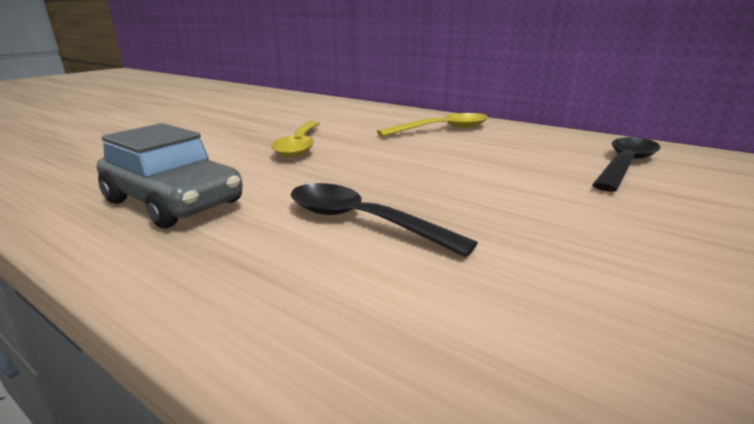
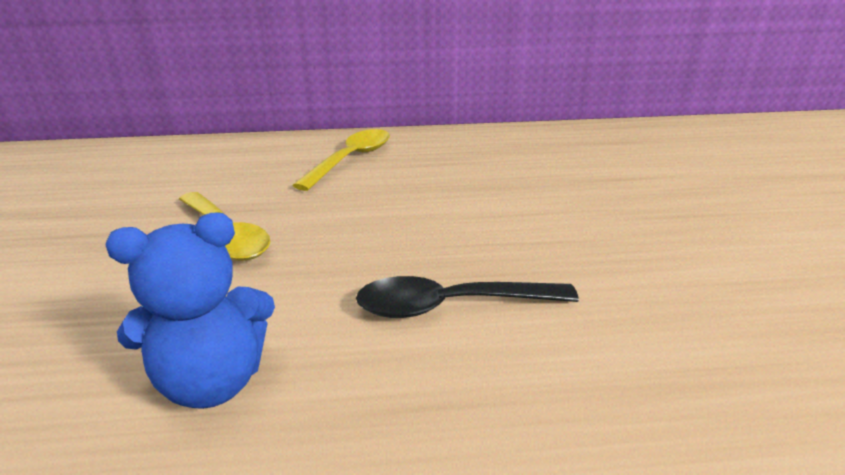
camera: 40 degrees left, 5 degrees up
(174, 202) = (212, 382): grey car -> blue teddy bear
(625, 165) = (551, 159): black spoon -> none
◆ ◆ ◆ ◆ ◆
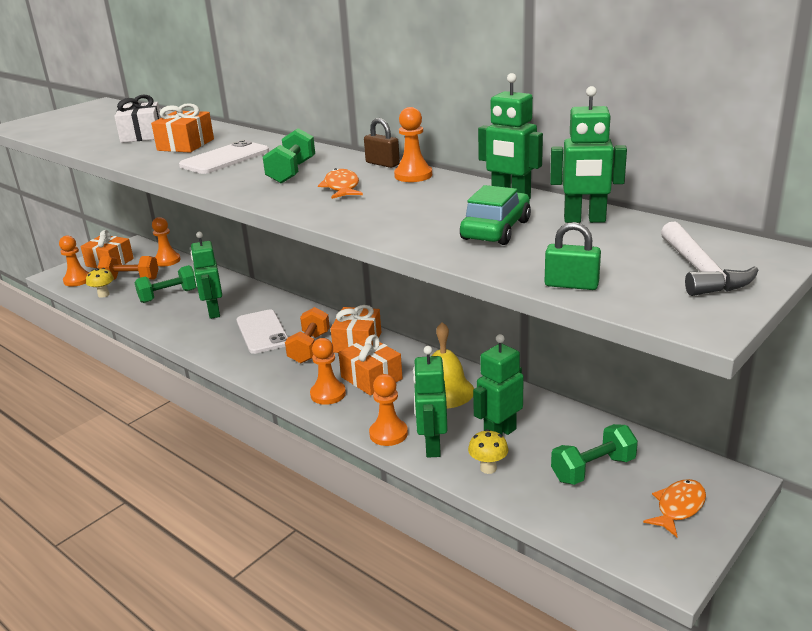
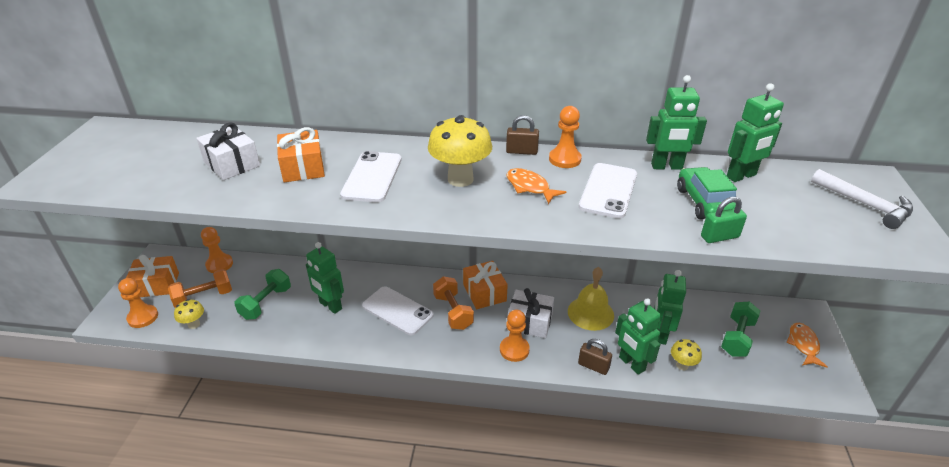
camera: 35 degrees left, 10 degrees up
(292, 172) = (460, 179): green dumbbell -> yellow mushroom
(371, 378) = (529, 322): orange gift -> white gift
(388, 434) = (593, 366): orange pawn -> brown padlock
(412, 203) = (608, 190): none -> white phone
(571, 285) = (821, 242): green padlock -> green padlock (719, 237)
◆ ◆ ◆ ◆ ◆
ABOUT THIS EXERCISE:
Select all lines in the listing above where the word "green" appears, and show them.

REPLY:
(292, 172) = (460, 179): green dumbbell -> yellow mushroom
(571, 285) = (821, 242): green padlock -> green padlock (719, 237)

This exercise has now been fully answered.